(Saved data entries)
------------------------------

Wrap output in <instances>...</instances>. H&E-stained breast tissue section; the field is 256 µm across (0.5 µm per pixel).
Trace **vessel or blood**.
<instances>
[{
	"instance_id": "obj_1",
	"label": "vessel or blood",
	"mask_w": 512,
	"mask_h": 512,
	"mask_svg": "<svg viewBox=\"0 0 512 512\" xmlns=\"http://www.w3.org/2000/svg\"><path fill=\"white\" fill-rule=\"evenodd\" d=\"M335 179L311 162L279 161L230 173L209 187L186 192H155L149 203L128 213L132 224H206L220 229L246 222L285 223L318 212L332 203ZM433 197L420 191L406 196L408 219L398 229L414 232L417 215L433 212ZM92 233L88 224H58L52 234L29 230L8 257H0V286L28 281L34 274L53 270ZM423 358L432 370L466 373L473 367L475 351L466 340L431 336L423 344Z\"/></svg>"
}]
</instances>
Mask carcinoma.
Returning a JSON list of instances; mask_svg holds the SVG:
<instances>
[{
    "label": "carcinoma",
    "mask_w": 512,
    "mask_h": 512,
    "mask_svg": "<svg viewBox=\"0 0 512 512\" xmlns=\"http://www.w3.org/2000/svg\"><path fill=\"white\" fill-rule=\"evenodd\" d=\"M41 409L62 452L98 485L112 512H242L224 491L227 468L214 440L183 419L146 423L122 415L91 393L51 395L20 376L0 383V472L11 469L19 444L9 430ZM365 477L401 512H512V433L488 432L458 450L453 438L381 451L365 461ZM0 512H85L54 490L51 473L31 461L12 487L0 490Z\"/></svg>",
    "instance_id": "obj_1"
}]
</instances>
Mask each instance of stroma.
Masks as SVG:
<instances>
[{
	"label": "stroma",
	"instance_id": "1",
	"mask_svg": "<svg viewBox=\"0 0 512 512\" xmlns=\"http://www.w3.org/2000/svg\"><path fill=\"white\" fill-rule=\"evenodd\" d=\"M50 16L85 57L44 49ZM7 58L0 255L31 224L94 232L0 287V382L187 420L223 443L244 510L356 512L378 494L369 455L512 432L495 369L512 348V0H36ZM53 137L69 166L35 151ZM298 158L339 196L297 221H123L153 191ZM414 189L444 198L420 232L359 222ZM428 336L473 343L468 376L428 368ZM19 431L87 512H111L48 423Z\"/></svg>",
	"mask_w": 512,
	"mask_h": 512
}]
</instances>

------------------------------

▸ WRITTEN REQUEST
Quote exactly and only the lines from the one holding "Trace **vessel or blood**." through the end of the data.

▸ TASK OUTPUT
Trace **vessel or blood**.
<instances>
[{
	"instance_id": "obj_1",
	"label": "vessel or blood",
	"mask_w": 512,
	"mask_h": 512,
	"mask_svg": "<svg viewBox=\"0 0 512 512\" xmlns=\"http://www.w3.org/2000/svg\"><path fill=\"white\" fill-rule=\"evenodd\" d=\"M335 179L311 162L279 161L230 173L209 187L186 192H155L149 203L128 213L132 224H206L220 229L246 222L285 223L318 212L332 203ZM433 197L420 191L406 196L408 219L398 229L414 232L417 215L433 212ZM92 233L88 224H58L52 234L29 230L8 257H0V286L28 281L34 274L53 270ZM423 358L432 370L466 373L473 367L475 351L466 340L431 336L423 344Z\"/></svg>"
}]
</instances>
Mask carcinoma.
Returning a JSON list of instances; mask_svg holds the SVG:
<instances>
[{
    "label": "carcinoma",
    "mask_w": 512,
    "mask_h": 512,
    "mask_svg": "<svg viewBox=\"0 0 512 512\" xmlns=\"http://www.w3.org/2000/svg\"><path fill=\"white\" fill-rule=\"evenodd\" d=\"M41 409L62 452L98 485L112 512H242L224 491L227 468L214 440L183 419L146 423L122 415L91 393L51 395L20 376L0 383V472L11 469L19 444L9 430ZM365 477L401 512H512V433L488 432L458 450L453 438L381 451L365 461ZM0 512H85L54 490L51 473L31 461L12 487L0 490Z\"/></svg>",
    "instance_id": "obj_1"
}]
</instances>
Mask each instance of stroma.
Masks as SVG:
<instances>
[{
	"label": "stroma",
	"instance_id": "1",
	"mask_svg": "<svg viewBox=\"0 0 512 512\" xmlns=\"http://www.w3.org/2000/svg\"><path fill=\"white\" fill-rule=\"evenodd\" d=\"M50 16L85 57L44 49ZM7 58L0 255L31 224L94 232L0 287V382L187 420L223 443L244 510L356 512L378 494L369 455L512 432L495 369L512 348V0H36ZM53 137L69 166L35 151ZM298 158L339 196L297 221H123L153 191ZM414 189L444 198L420 232L359 222ZM428 336L473 343L468 376L428 368ZM19 431L87 512H111L48 423Z\"/></svg>",
	"mask_w": 512,
	"mask_h": 512
}]
</instances>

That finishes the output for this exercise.